ASSIGNED TASK: Below are records; count how many of their lines contain the word "none" and give the number alone.

Content revision data:
:::::
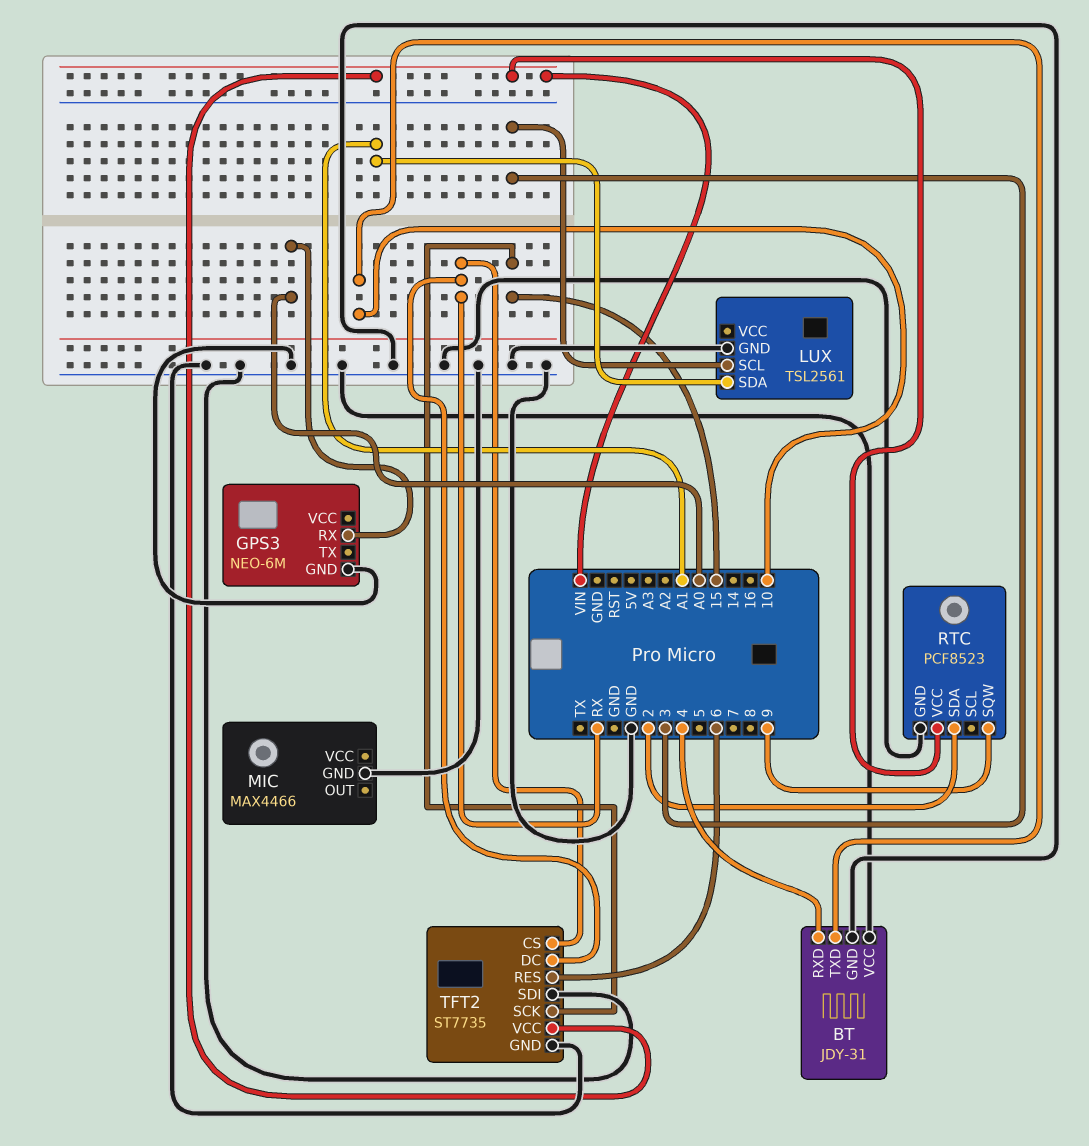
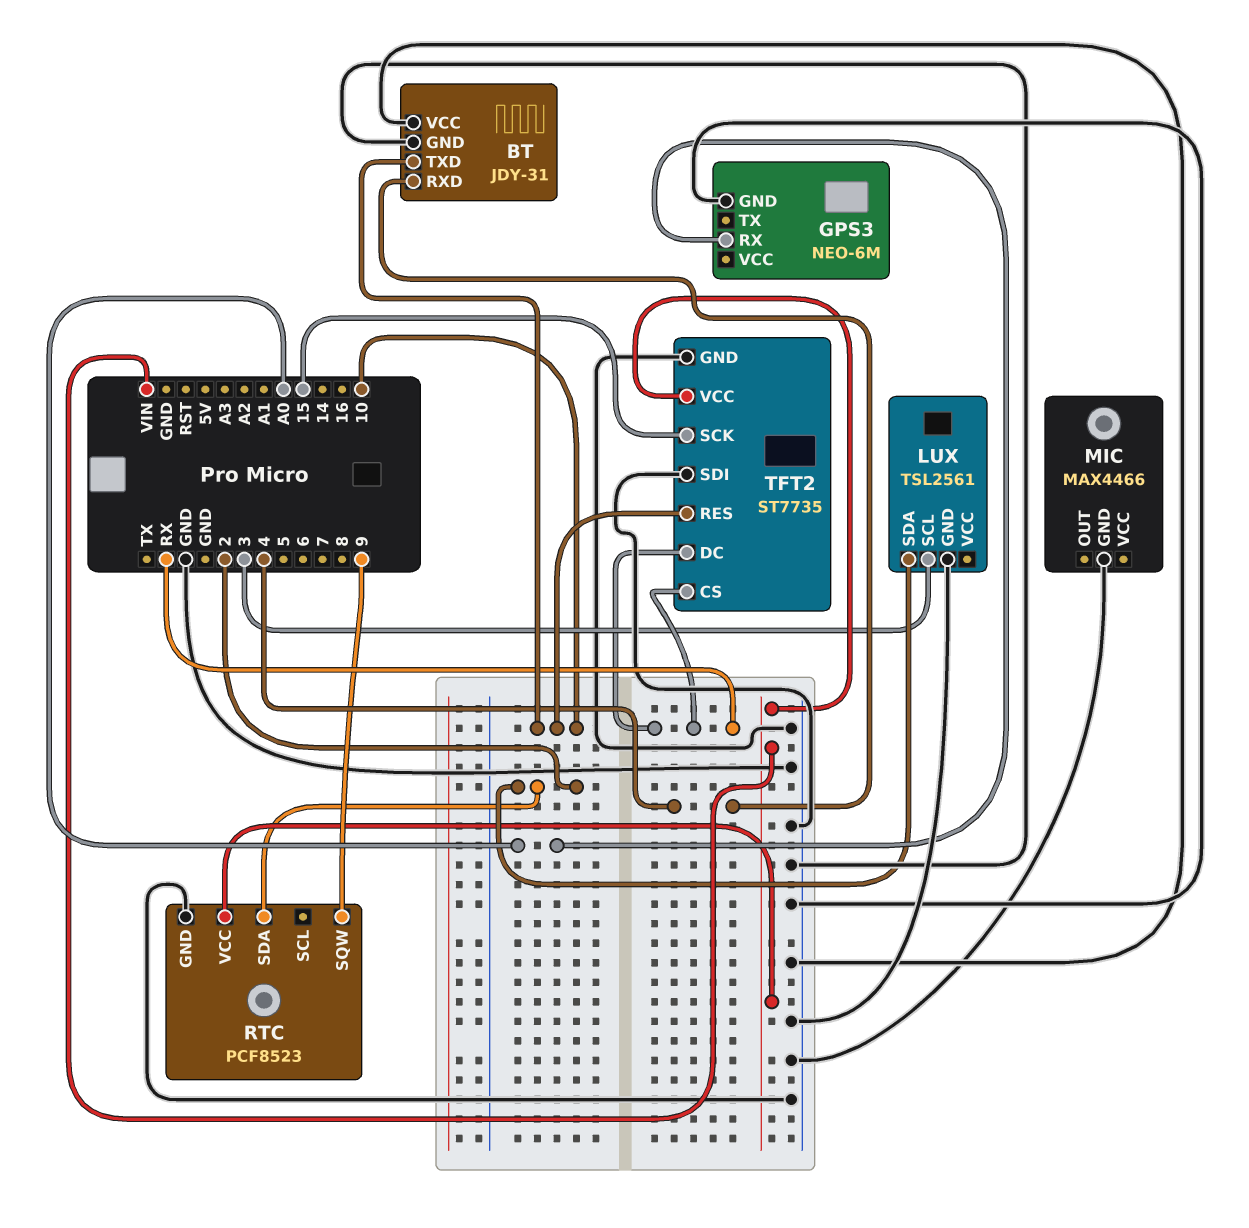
LUX pin SDA: A1 -> 2
TFT2 pin RES: 6 -> 10

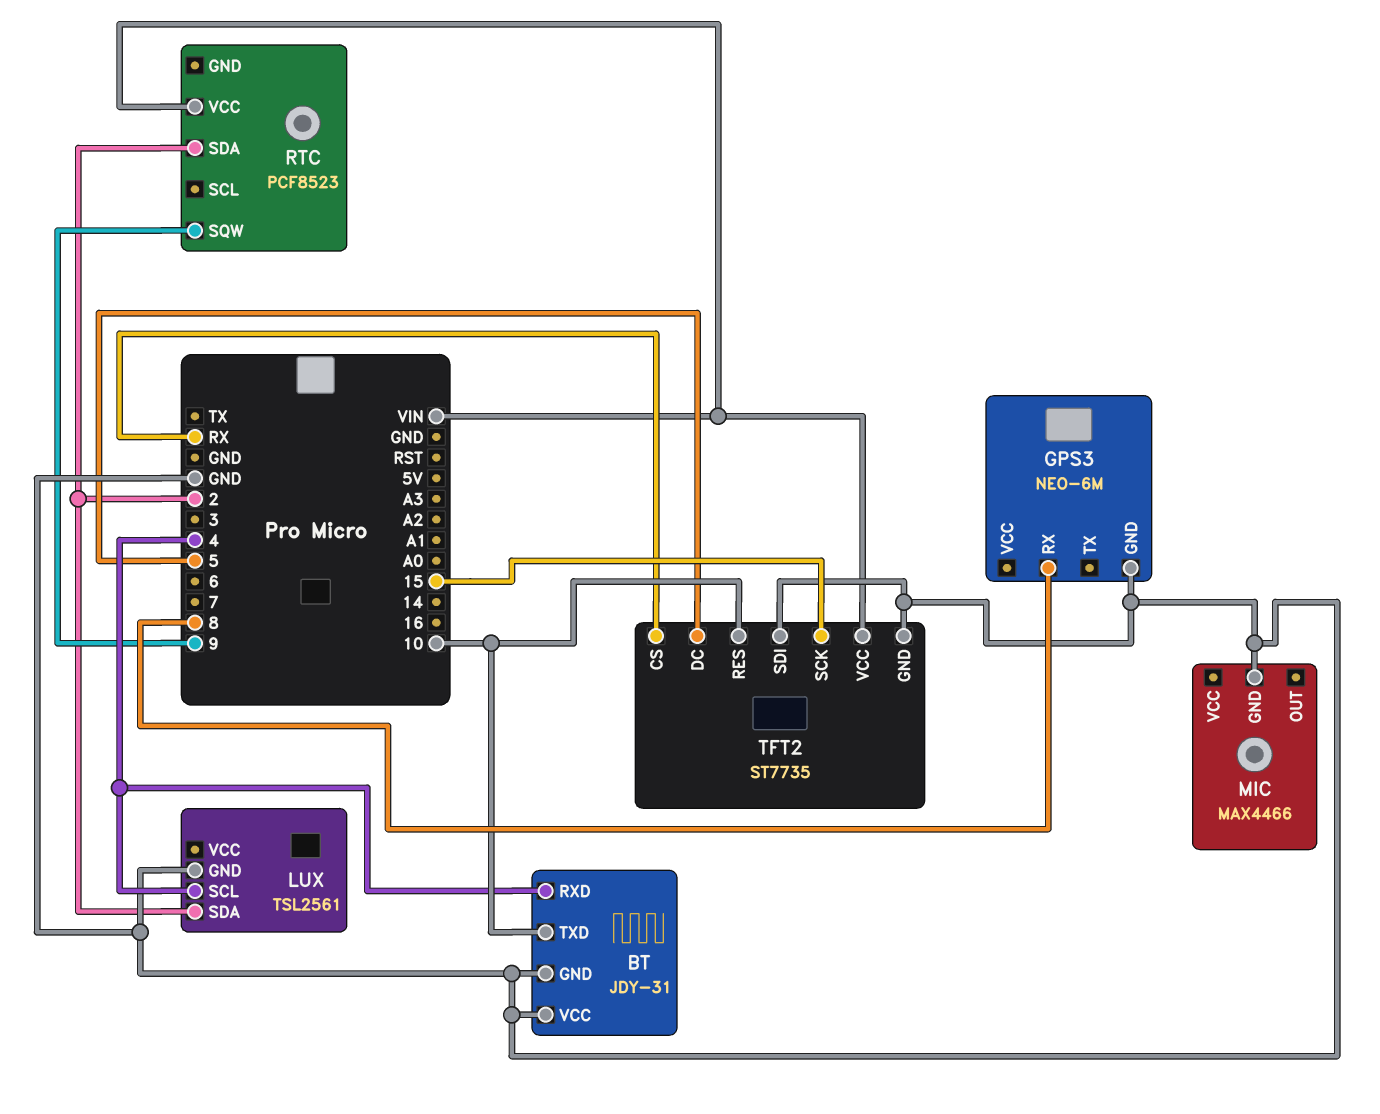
GPS3 pin RX: A0 -> 8
LUX pin SCL: 3 -> 4
RTC pin GND: GND -> none
TFT2 pin DC: RX -> 5

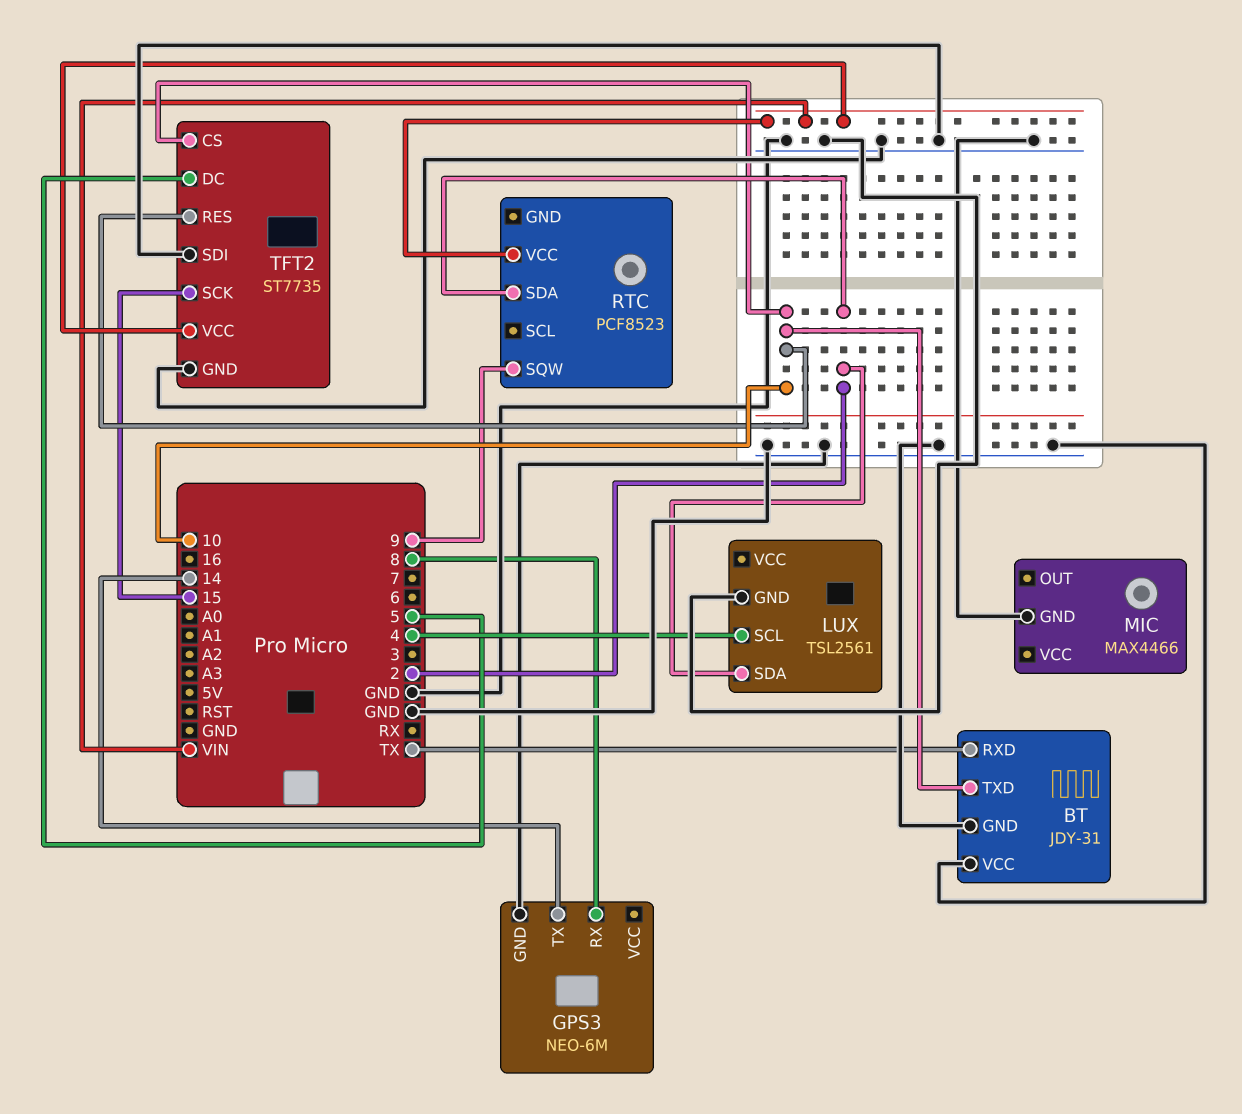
BT pin RXD: 4 -> TX
GPS3 pin TX: none -> 14
TFT2 pin CS: RX -> 10

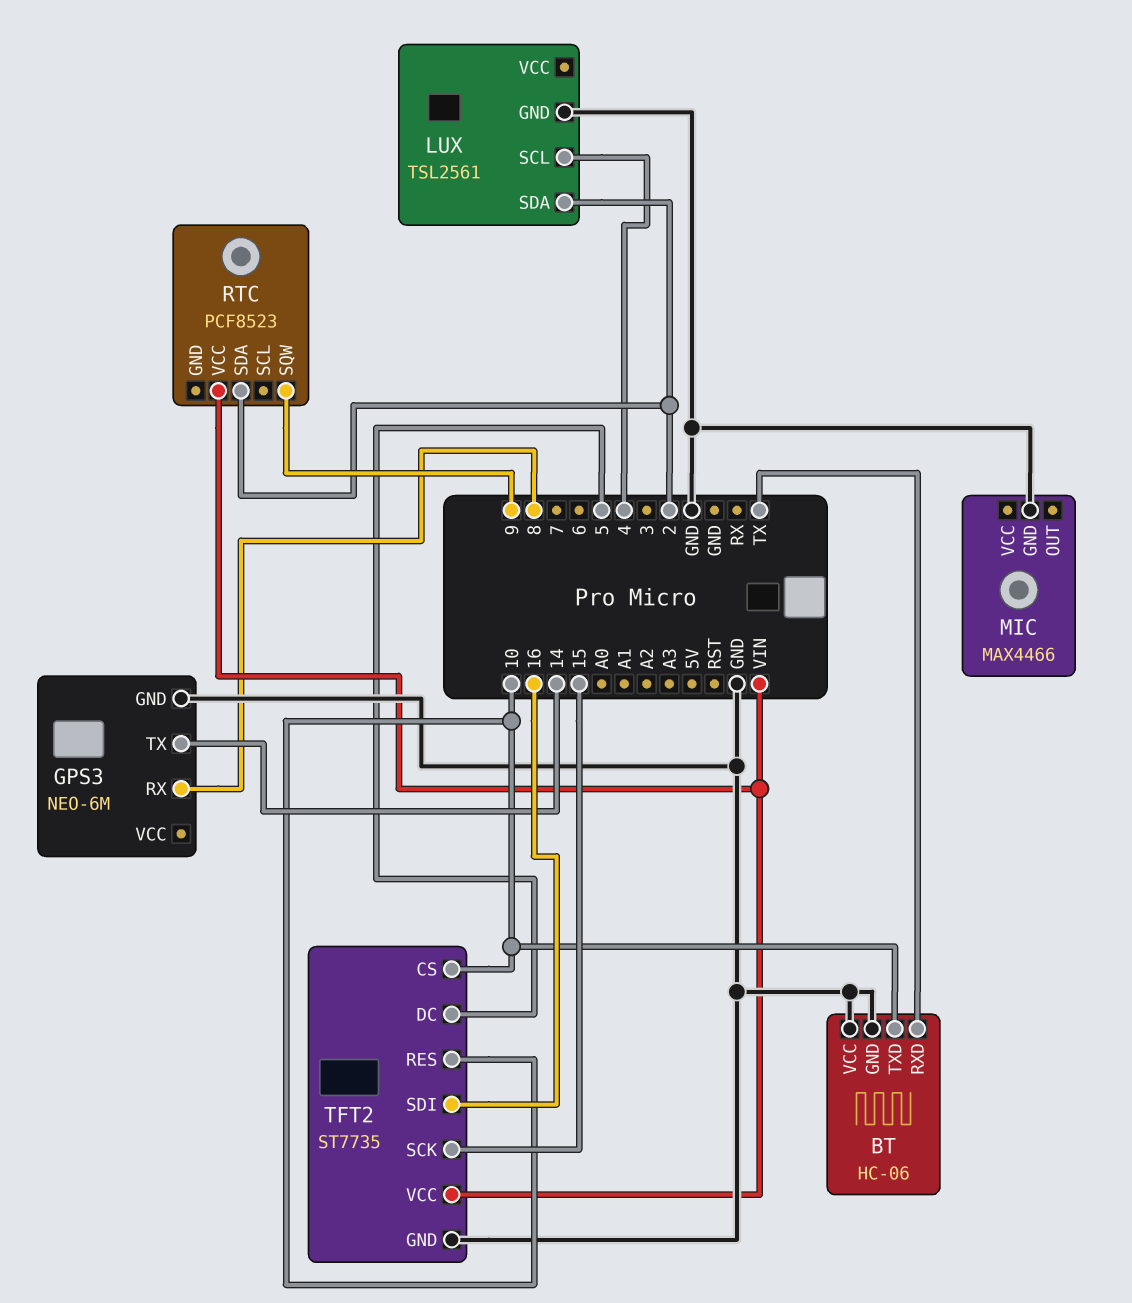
BT: JDY-31 -> HC-06
TFT2 pin SDI: GND -> 16

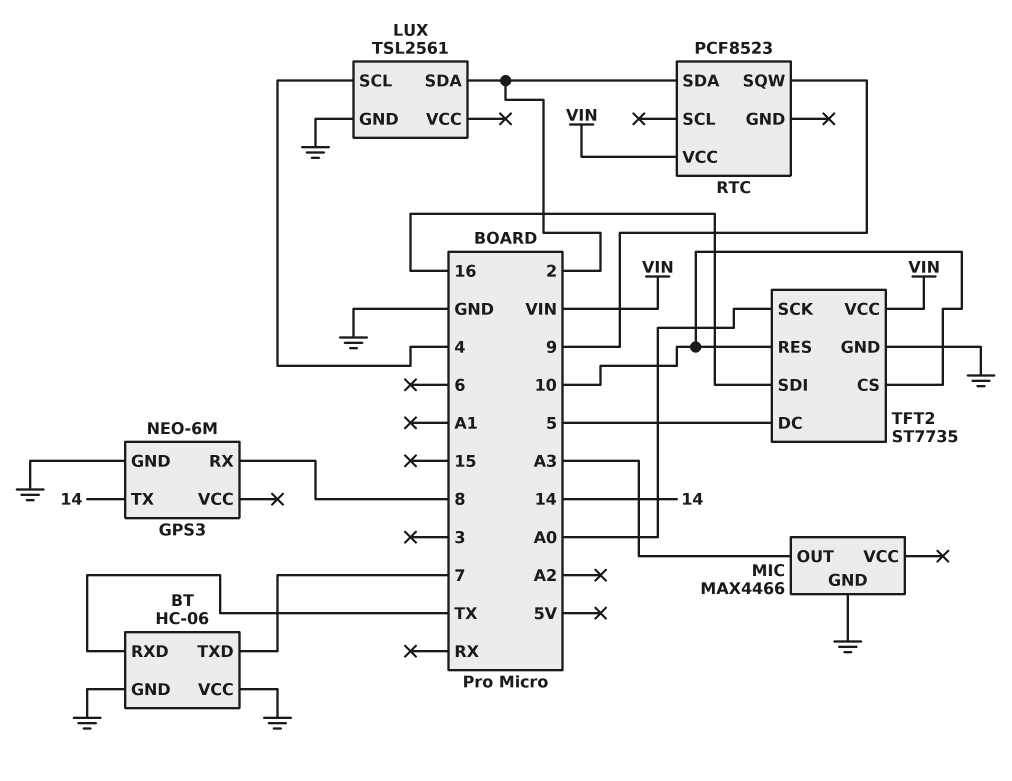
BT pin TXD: 10 -> 7
MIC pin OUT: none -> A3
TFT2 pin SCK: 15 -> A0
:::::
TASK SOLUTION: 3